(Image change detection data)
—————

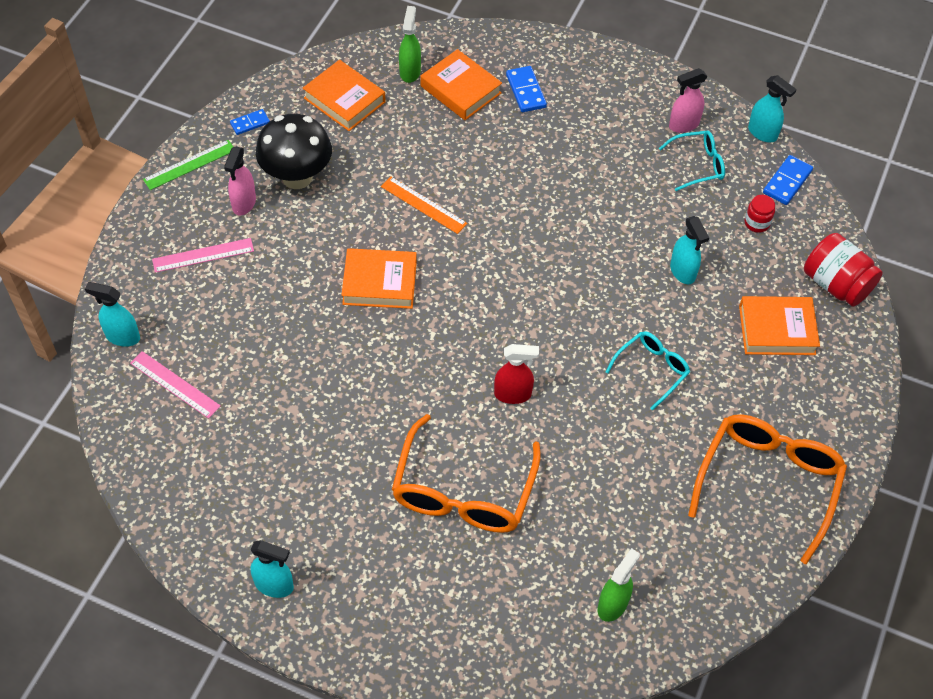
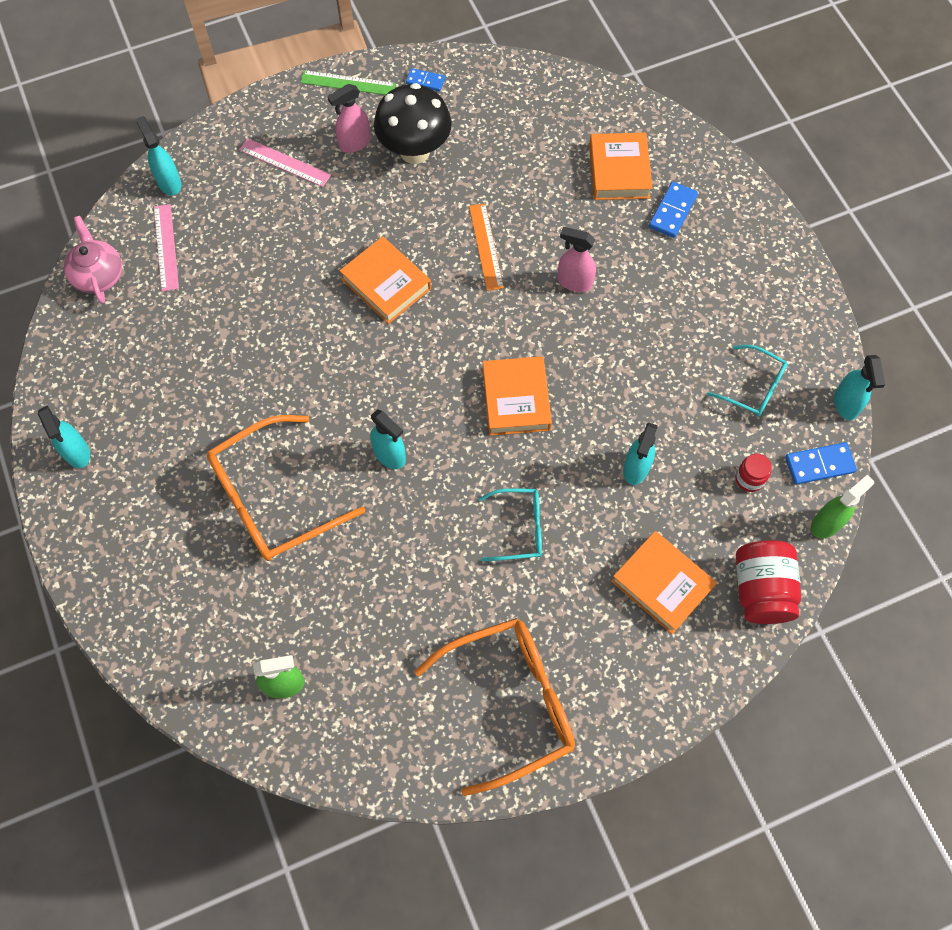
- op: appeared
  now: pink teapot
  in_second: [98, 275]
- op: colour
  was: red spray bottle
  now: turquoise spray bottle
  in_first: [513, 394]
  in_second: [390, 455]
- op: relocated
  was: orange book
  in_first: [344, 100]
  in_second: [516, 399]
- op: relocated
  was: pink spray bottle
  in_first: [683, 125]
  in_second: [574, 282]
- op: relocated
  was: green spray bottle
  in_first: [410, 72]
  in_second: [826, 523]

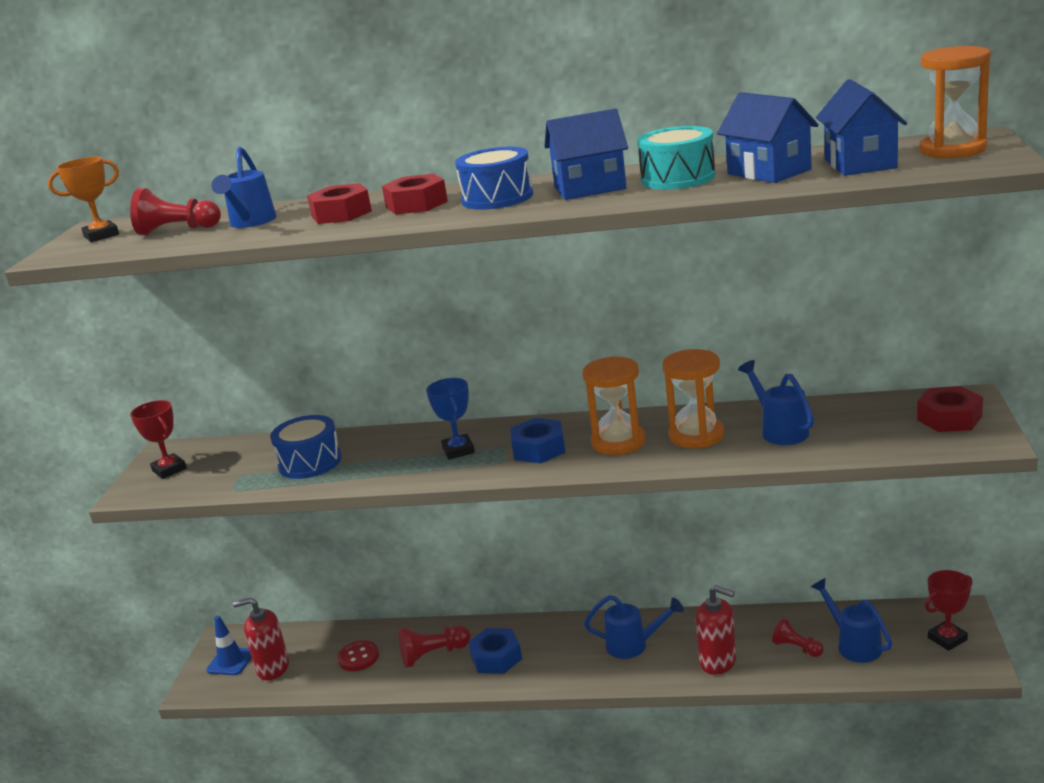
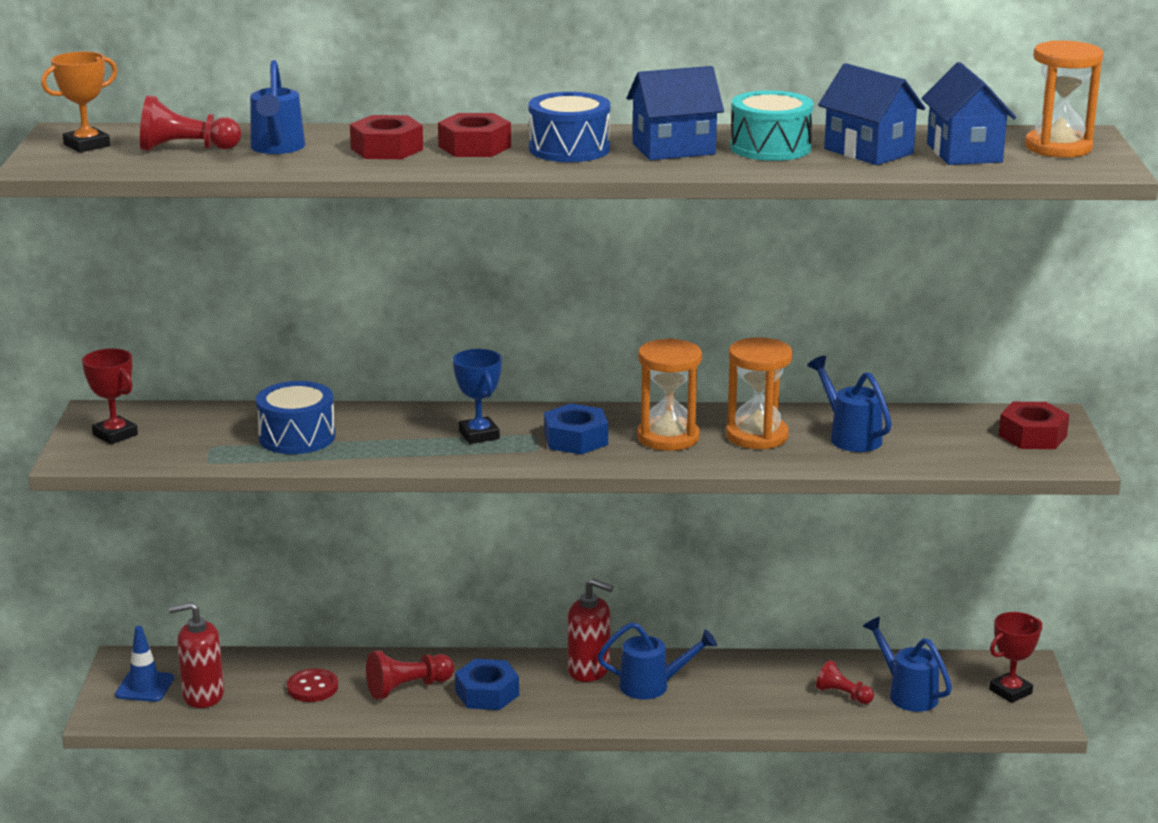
- op: relocated
  was: red soap dispenser
  in_first: [718, 662]
  in_second: [589, 670]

—————

Exercise details
All that is wanted is a faithful reproduction of the line above with "in_second: [390, 455]", the line with "in_first: [410, 72]", and every line in between.

Answer to this problem
  in_second: [390, 455]
- op: relocated
  was: orange book
  in_first: [344, 100]
  in_second: [516, 399]
- op: relocated
  was: pink spray bottle
  in_first: [683, 125]
  in_second: [574, 282]
- op: relocated
  was: green spray bottle
  in_first: [410, 72]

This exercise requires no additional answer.